[Saved data entries]
▬▬▬

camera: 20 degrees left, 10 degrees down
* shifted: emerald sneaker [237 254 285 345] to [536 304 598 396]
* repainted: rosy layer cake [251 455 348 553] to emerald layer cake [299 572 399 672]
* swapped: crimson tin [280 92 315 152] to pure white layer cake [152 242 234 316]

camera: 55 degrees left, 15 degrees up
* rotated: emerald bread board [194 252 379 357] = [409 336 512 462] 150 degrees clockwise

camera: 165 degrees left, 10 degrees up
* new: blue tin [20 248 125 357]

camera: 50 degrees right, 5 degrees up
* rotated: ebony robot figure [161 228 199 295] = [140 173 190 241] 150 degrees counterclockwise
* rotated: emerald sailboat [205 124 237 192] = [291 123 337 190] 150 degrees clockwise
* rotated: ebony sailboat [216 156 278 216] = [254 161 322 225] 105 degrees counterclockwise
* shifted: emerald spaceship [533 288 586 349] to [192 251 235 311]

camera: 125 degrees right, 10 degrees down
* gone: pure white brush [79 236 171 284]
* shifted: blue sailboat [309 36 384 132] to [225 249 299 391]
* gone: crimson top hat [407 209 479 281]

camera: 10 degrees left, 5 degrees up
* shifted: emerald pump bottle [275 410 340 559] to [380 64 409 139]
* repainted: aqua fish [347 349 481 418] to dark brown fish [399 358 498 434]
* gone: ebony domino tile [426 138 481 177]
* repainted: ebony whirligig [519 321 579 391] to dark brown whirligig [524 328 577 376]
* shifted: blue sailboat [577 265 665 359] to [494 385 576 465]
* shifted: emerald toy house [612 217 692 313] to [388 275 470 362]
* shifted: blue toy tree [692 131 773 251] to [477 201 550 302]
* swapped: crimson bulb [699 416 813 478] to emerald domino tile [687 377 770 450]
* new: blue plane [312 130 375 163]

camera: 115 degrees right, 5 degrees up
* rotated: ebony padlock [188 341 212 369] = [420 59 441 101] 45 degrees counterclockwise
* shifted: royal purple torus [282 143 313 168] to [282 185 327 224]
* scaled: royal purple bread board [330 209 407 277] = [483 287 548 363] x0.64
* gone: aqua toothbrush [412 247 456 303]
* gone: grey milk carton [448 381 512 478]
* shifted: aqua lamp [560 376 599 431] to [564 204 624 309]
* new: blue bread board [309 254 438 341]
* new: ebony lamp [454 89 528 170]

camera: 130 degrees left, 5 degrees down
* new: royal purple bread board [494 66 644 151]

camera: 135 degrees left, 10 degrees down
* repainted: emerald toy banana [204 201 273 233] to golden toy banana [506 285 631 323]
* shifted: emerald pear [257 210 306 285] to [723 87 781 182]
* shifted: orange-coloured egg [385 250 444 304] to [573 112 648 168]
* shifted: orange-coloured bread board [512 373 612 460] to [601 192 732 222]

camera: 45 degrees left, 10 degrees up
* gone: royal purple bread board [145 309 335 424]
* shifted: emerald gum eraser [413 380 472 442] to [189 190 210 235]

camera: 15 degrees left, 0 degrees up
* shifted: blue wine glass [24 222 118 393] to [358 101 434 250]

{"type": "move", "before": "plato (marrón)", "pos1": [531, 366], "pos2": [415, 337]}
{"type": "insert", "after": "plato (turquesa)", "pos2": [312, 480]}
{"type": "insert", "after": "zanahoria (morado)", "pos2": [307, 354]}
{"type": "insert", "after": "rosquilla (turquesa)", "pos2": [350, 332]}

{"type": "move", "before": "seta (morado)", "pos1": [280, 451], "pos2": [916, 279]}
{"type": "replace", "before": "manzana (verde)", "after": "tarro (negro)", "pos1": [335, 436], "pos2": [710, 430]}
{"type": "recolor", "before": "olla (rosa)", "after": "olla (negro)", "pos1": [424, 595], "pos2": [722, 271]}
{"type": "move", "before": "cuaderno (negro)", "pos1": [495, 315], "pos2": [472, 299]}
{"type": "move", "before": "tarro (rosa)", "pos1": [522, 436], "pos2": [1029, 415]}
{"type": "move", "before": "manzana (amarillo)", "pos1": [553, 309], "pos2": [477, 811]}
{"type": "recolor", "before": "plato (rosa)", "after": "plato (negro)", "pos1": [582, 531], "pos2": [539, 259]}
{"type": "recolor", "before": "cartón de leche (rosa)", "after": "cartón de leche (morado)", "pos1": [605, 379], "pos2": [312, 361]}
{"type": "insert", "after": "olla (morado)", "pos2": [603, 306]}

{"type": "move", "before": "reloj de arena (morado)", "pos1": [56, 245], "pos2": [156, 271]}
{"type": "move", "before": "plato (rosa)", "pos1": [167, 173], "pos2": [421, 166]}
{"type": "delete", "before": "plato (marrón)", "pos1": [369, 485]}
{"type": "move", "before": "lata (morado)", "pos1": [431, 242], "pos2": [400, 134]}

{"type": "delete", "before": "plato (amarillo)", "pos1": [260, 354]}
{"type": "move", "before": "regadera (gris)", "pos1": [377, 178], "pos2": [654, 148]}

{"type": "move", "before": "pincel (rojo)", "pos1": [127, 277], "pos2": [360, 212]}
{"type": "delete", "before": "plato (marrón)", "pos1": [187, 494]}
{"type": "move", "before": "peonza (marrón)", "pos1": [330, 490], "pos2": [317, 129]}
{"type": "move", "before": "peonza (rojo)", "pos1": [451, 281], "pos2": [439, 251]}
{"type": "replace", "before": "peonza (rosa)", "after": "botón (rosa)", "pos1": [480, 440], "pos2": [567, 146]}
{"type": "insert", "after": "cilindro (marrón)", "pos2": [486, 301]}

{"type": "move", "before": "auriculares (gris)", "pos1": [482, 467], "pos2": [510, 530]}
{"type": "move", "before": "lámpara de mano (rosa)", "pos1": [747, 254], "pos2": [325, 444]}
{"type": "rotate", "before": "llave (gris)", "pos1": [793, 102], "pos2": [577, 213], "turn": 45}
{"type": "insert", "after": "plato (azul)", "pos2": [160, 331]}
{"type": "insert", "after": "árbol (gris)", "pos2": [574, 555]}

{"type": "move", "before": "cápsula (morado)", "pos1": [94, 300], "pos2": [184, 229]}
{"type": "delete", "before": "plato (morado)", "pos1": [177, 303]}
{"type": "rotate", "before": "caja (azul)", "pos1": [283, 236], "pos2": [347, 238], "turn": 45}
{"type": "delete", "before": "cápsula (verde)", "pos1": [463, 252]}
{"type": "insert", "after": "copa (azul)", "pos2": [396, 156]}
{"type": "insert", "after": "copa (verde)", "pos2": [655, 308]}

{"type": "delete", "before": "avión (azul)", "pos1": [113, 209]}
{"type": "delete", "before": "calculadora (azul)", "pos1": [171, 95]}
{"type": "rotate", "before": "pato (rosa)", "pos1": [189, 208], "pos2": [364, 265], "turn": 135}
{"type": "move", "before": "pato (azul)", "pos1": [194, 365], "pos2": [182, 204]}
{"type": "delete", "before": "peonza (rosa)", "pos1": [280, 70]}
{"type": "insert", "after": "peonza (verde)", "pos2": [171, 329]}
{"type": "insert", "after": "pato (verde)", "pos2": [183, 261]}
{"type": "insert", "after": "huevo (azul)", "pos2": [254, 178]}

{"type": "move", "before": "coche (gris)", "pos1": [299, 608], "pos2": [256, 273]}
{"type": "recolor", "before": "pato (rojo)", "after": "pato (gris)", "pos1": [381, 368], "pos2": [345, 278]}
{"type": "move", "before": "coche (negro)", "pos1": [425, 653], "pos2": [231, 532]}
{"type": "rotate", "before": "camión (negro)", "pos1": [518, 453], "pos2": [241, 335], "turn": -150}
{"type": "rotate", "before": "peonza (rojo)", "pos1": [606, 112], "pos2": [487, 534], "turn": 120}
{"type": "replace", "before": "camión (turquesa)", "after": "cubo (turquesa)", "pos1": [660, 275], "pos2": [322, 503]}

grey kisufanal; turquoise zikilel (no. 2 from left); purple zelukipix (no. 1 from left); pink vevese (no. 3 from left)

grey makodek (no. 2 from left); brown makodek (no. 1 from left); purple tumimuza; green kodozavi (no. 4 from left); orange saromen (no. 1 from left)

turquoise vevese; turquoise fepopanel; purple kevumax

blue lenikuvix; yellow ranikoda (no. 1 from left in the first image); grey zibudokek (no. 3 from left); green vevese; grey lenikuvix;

▬▬▬

What you are asked to do:
Transcribe the records above exactly, from the opening line down to and including the line with "572 399 672]".

Reply to the exercise:
camera: 20 degrees left, 10 degrees down
* shifted: emerald sneaker [237 254 285 345] to [536 304 598 396]
* repainted: rosy layer cake [251 455 348 553] to emerald layer cake [299 572 399 672]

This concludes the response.